↓↓↓

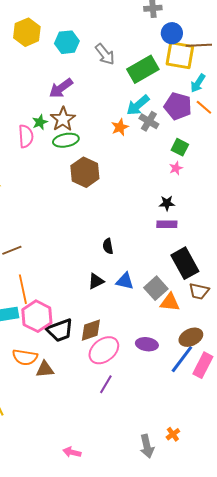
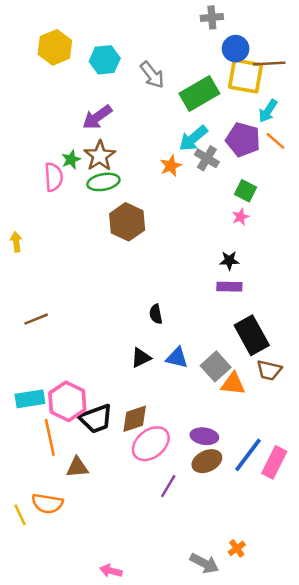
orange line: (23, 289) -> (50, 437), moved
brown ellipse: (191, 337) -> (207, 461), moved
orange semicircle: (25, 357) -> (47, 504), moved
purple line: (106, 384) -> (168, 486), moved
gray arrow: (147, 446) -> (204, 563), turned -50

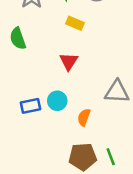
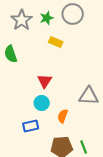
red triangle: (69, 61) -> (45, 81), moved
blue rectangle: (31, 106) -> (31, 126), moved

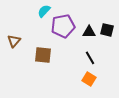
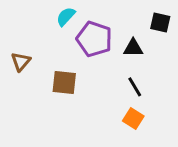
purple pentagon: (63, 26) -> (94, 39), turned 30
black square: (107, 30) -> (160, 22), moved

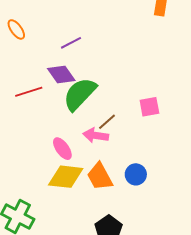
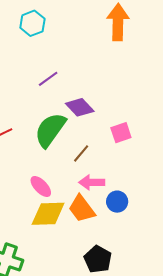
purple line: (71, 43) -> (48, 79), moved
purple diamond: (61, 75) -> (80, 107), moved
pink arrow: (96, 135) -> (92, 182), moved

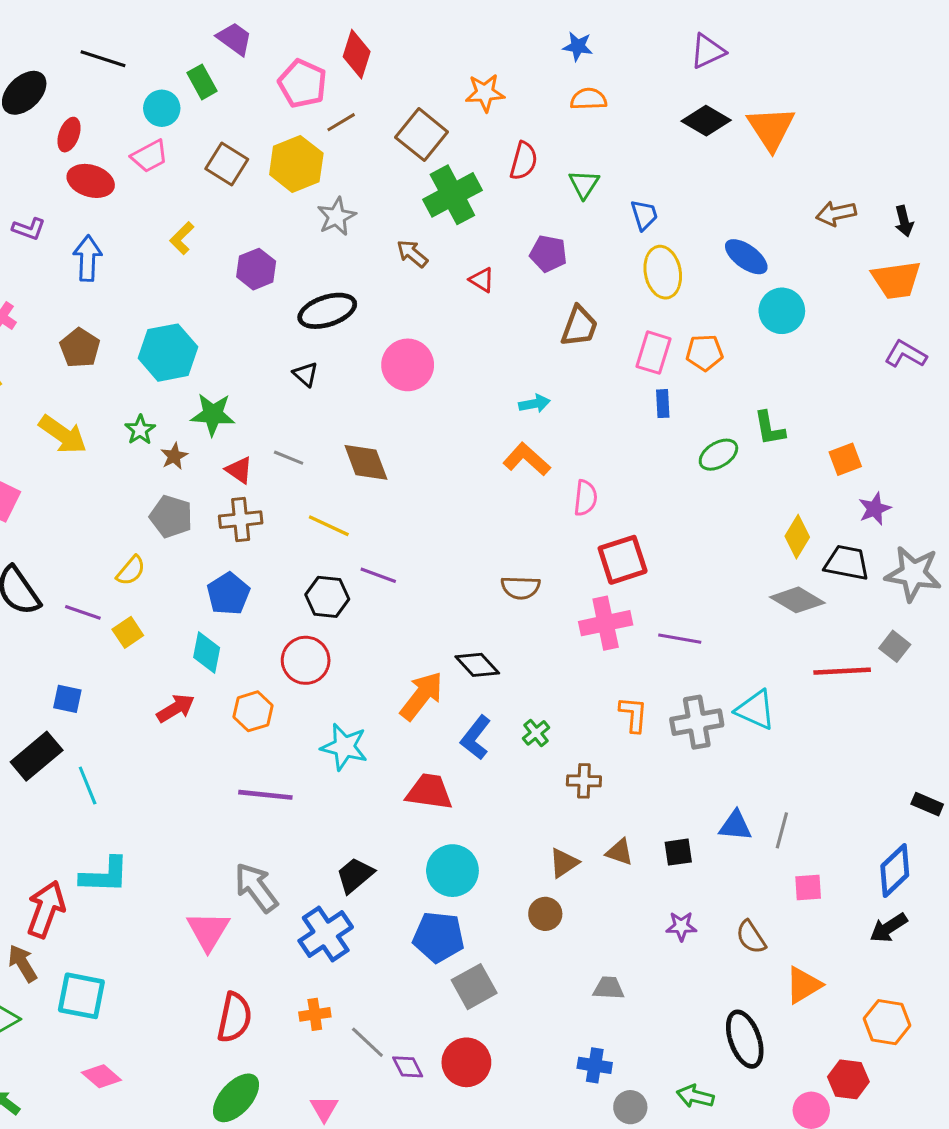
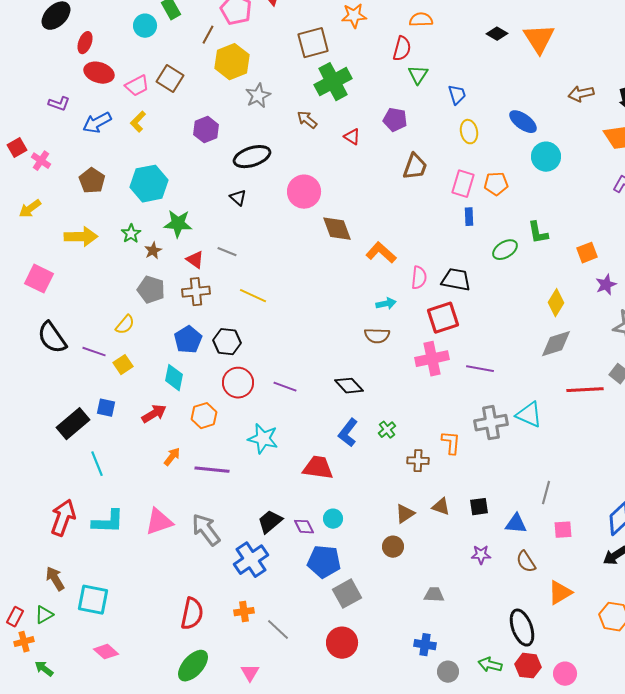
black diamond: (706, 121) -> (497, 34), size x0.7
brown line: (341, 122) -> (208, 35), moved, turned -30
brown square: (422, 135) -> (313, 43), turned 36
pink trapezoid: (149, 156) -> (137, 86), moved
red semicircle: (524, 161) -> (402, 49), moved
brown square: (227, 164) -> (170, 79), moved
yellow L-shape: (182, 238) -> (138, 122), moved
blue arrow: (88, 258) -> (97, 123), turned -120
yellow ellipse: (663, 272) -> (469, 132), size x0.7
cyan arrow: (534, 404) -> (386, 304), moved
yellow arrow: (63, 435) -> (81, 237), turned -36
brown diamond: (366, 462) -> (337, 229), moved
black trapezoid: (847, 563) -> (456, 280), moved
purple line: (378, 575) -> (285, 387), moved
black hexagon: (327, 597) -> (227, 342), moved
gray diamond: (797, 600) -> (556, 344), turned -48
orange arrow: (422, 696) -> (172, 457), moved, size x0.6
blue square: (67, 699) -> (106, 408), moved
orange L-shape: (633, 714) -> (451, 443), moved
black rectangle: (37, 756) -> (73, 424), moved
blue triangle: (735, 826) -> (516, 524), moved
cyan circle: (452, 871) -> (333, 519), size x0.6
red arrow: (46, 909) -> (63, 518), moved
pink triangle: (208, 931) -> (159, 522), moved, turned 40
purple diamond: (408, 1067) -> (304, 527), moved
red hexagon: (848, 1079) -> (528, 666), moved

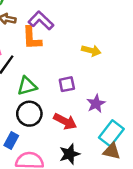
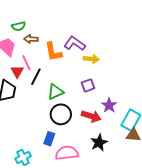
purple L-shape: (41, 20) -> (75, 44), moved
yellow arrow: (91, 51) -> (91, 59), moved
purple star: (96, 104) -> (109, 105), moved

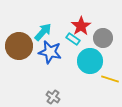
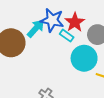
blue star: (50, 52) -> (52, 20), moved

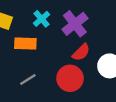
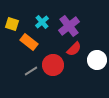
orange rectangle: (25, 44) -> (29, 42), turned 36
red circle: (70, 78) -> (53, 65), moved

↑↑↑

Task directions:
Write out the material above exactly; no pictures.

Response to the exercise:
orange line: (23, 289) -> (50, 437), moved
brown ellipse: (191, 337) -> (207, 461), moved
orange semicircle: (25, 357) -> (47, 504), moved
purple line: (106, 384) -> (168, 486), moved
gray arrow: (147, 446) -> (204, 563), turned -50

red triangle: (69, 61) -> (45, 81), moved
blue rectangle: (31, 106) -> (31, 126), moved

purple pentagon: (63, 26) -> (94, 39), turned 30
black square: (107, 30) -> (160, 22), moved

purple line: (71, 43) -> (48, 79), moved
purple diamond: (61, 75) -> (80, 107), moved
pink arrow: (96, 135) -> (92, 182), moved

black diamond: (706, 121) -> (497, 34), size x0.7
brown line: (341, 122) -> (208, 35), moved, turned -30
brown square: (422, 135) -> (313, 43), turned 36
pink trapezoid: (149, 156) -> (137, 86), moved
red semicircle: (524, 161) -> (402, 49), moved
brown square: (227, 164) -> (170, 79), moved
yellow L-shape: (182, 238) -> (138, 122), moved
blue arrow: (88, 258) -> (97, 123), turned -120
yellow ellipse: (663, 272) -> (469, 132), size x0.7
cyan arrow: (534, 404) -> (386, 304), moved
yellow arrow: (63, 435) -> (81, 237), turned -36
brown diamond: (366, 462) -> (337, 229), moved
black trapezoid: (847, 563) -> (456, 280), moved
purple line: (378, 575) -> (285, 387), moved
black hexagon: (327, 597) -> (227, 342), moved
gray diamond: (797, 600) -> (556, 344), turned -48
orange arrow: (422, 696) -> (172, 457), moved, size x0.6
blue square: (67, 699) -> (106, 408), moved
orange L-shape: (633, 714) -> (451, 443), moved
black rectangle: (37, 756) -> (73, 424), moved
blue triangle: (735, 826) -> (516, 524), moved
cyan circle: (452, 871) -> (333, 519), size x0.6
red arrow: (46, 909) -> (63, 518), moved
pink triangle: (208, 931) -> (159, 522), moved, turned 40
purple diamond: (408, 1067) -> (304, 527), moved
red hexagon: (848, 1079) -> (528, 666), moved

purple L-shape: (41, 20) -> (75, 44), moved
yellow arrow: (91, 51) -> (91, 59), moved
purple star: (96, 104) -> (109, 105), moved

blue star: (50, 52) -> (52, 20), moved

orange rectangle: (25, 44) -> (29, 42), turned 36
red circle: (70, 78) -> (53, 65), moved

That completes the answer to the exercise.